TASK ITEM: Tell how many lines in the data contain the string "blue", using a single number as the whole reply.

THE DATA:
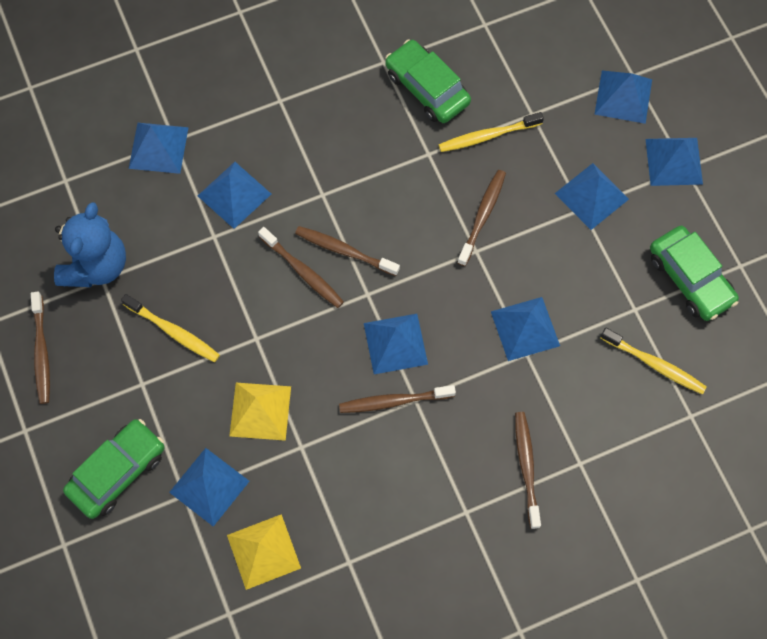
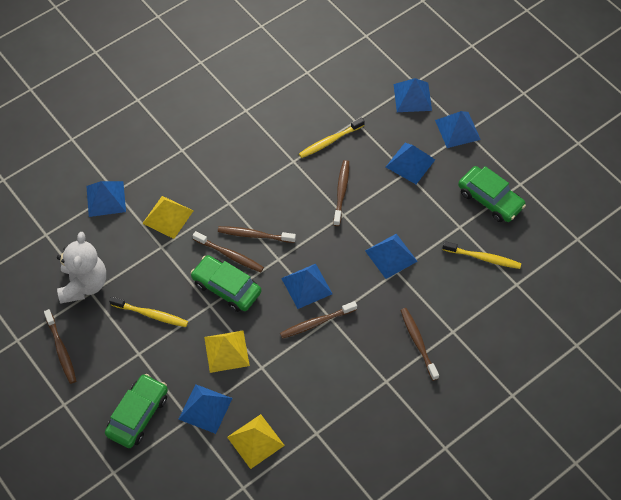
camera: 15 degrees left, 10 degrees down
(96, 266) = (84, 284): blue teddy bear -> white teddy bear
(234, 195) = (168, 217): blue pyramid -> yellow pyramid
(427, 88) = (280, 120): green car -> green car (226, 288)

YOUR SOLUTION: 2